## DATA LINES
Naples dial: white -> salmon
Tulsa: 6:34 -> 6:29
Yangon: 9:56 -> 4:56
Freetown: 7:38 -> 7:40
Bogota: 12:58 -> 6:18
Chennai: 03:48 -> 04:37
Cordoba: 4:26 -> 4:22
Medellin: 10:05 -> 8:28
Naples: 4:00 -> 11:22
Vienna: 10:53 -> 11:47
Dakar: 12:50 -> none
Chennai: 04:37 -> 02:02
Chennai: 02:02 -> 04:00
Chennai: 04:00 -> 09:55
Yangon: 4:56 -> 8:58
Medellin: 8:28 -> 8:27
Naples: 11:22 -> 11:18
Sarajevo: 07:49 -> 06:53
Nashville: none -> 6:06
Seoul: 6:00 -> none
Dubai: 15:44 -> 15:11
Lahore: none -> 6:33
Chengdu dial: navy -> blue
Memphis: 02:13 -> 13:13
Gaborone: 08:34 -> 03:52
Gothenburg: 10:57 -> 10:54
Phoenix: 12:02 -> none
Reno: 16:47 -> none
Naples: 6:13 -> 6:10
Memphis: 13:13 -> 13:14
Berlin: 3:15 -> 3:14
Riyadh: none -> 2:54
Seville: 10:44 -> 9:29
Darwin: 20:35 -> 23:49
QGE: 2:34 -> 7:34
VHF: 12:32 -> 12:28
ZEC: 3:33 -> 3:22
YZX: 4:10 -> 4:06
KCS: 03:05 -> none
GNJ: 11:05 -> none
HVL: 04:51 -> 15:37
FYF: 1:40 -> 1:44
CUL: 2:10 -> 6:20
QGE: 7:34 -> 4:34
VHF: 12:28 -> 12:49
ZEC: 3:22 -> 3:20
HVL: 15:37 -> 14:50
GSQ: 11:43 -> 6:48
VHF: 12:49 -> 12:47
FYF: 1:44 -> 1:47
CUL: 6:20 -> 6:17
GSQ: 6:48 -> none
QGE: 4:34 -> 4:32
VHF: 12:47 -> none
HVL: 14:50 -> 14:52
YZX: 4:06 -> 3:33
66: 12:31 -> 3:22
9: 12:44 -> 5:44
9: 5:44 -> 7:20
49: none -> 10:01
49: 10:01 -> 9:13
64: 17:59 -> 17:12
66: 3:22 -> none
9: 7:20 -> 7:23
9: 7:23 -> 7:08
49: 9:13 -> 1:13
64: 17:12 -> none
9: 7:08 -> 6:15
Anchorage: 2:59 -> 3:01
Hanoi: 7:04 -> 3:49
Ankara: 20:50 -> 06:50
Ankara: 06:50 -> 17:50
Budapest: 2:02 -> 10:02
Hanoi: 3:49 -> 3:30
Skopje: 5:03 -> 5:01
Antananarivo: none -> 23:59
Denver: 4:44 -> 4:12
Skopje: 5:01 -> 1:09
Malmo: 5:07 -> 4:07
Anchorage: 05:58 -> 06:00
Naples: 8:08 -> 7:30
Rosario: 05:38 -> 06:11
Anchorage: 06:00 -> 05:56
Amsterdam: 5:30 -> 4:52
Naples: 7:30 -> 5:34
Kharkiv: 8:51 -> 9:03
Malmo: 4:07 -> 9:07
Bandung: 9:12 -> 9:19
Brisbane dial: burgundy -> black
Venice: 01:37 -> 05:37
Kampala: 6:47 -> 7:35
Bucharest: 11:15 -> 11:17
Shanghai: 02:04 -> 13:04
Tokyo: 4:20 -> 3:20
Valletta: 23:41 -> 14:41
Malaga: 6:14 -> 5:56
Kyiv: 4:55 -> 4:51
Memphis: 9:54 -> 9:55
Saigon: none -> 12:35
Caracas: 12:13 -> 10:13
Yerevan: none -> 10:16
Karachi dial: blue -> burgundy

## EXERCISE REQUIREMENTS
Retype the listing word for word, starting at its first line and ending at the line that contains "CUL: 6:20 -> 6:17", including that line.

## EXPECTED ANSWER
Naples dial: white -> salmon
Tulsa: 6:34 -> 6:29
Yangon: 9:56 -> 4:56
Freetown: 7:38 -> 7:40
Bogota: 12:58 -> 6:18
Chennai: 03:48 -> 04:37
Cordoba: 4:26 -> 4:22
Medellin: 10:05 -> 8:28
Naples: 4:00 -> 11:22
Vienna: 10:53 -> 11:47
Dakar: 12:50 -> none
Chennai: 04:37 -> 02:02
Chennai: 02:02 -> 04:00
Chennai: 04:00 -> 09:55
Yangon: 4:56 -> 8:58
Medellin: 8:28 -> 8:27
Naples: 11:22 -> 11:18
Sarajevo: 07:49 -> 06:53
Nashville: none -> 6:06
Seoul: 6:00 -> none
Dubai: 15:44 -> 15:11
Lahore: none -> 6:33
Chengdu dial: navy -> blue
Memphis: 02:13 -> 13:13
Gaborone: 08:34 -> 03:52
Gothenburg: 10:57 -> 10:54
Phoenix: 12:02 -> none
Reno: 16:47 -> none
Naples: 6:13 -> 6:10
Memphis: 13:13 -> 13:14
Berlin: 3:15 -> 3:14
Riyadh: none -> 2:54
Seville: 10:44 -> 9:29
Darwin: 20:35 -> 23:49
QGE: 2:34 -> 7:34
VHF: 12:32 -> 12:28
ZEC: 3:33 -> 3:22
YZX: 4:10 -> 4:06
KCS: 03:05 -> none
GNJ: 11:05 -> none
HVL: 04:51 -> 15:37
FYF: 1:40 -> 1:44
CUL: 2:10 -> 6:20
QGE: 7:34 -> 4:34
VHF: 12:28 -> 12:49
ZEC: 3:22 -> 3:20
HVL: 15:37 -> 14:50
GSQ: 11:43 -> 6:48
VHF: 12:49 -> 12:47
FYF: 1:44 -> 1:47
CUL: 6:20 -> 6:17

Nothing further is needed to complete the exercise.